- [Requirement]
Once you have located the line containing "none -> tan brick G7:I7 level 1" in the material below, return it exactly along with each line after it through the line containing "green round brick".

- [Source data]
━━━

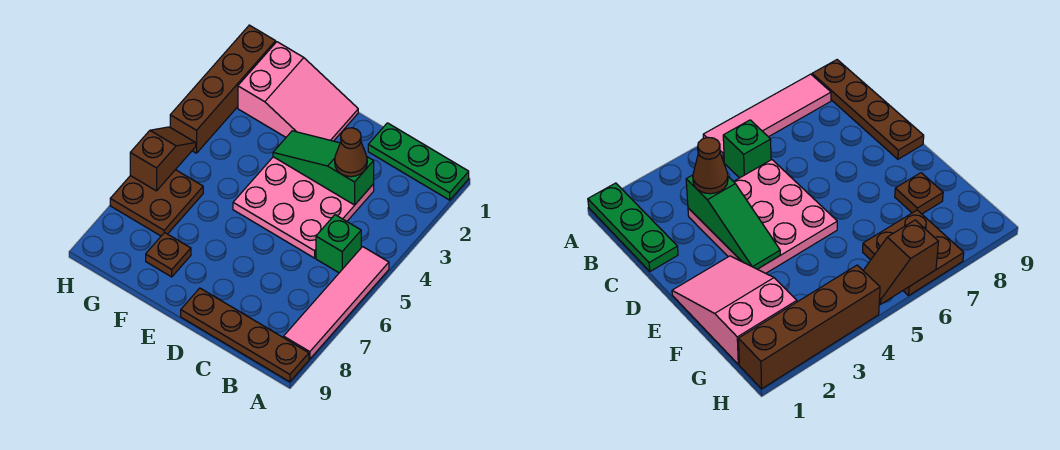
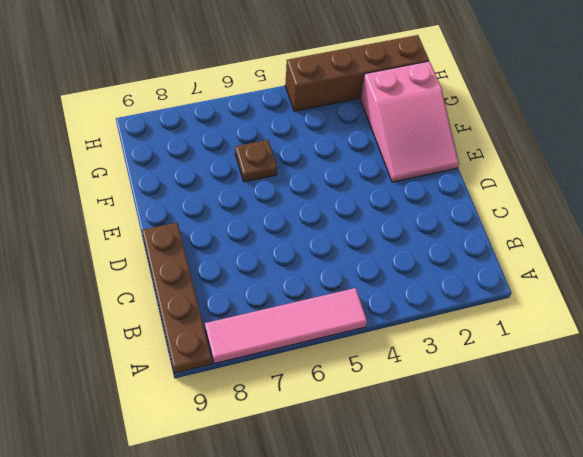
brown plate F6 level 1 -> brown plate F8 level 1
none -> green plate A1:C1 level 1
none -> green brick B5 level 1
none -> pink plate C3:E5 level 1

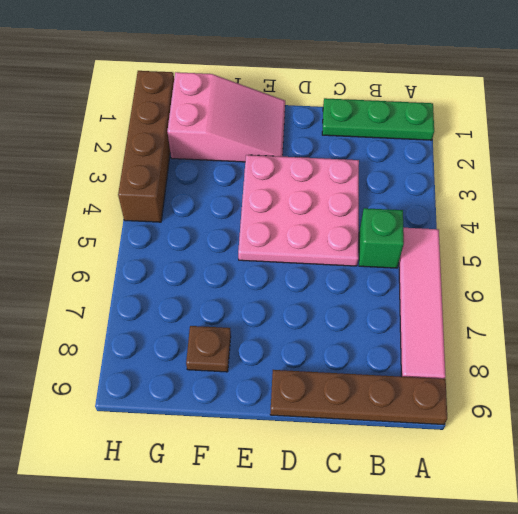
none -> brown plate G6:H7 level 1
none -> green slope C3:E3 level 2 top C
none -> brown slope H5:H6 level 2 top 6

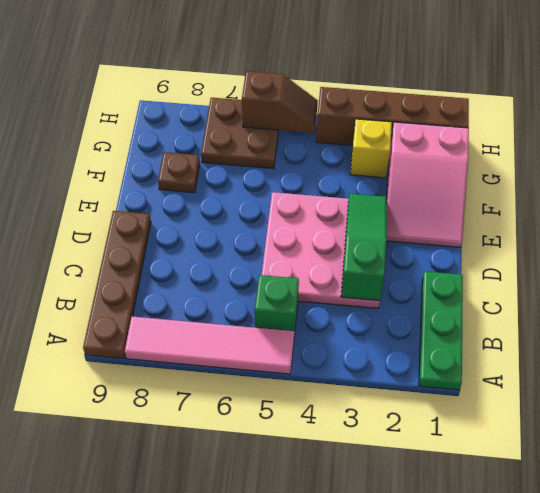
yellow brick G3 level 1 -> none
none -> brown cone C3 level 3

━━━

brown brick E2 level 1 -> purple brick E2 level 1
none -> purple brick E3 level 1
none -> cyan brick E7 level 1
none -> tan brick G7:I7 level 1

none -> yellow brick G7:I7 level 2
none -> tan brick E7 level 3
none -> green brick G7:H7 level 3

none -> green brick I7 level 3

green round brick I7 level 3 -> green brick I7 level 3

━━━

- [Output of the exercise]
none -> tan brick G7:I7 level 1

none -> yellow brick G7:I7 level 2
none -> tan brick E7 level 3
none -> green brick G7:H7 level 3

none -> green brick I7 level 3

green round brick I7 level 3 -> green brick I7 level 3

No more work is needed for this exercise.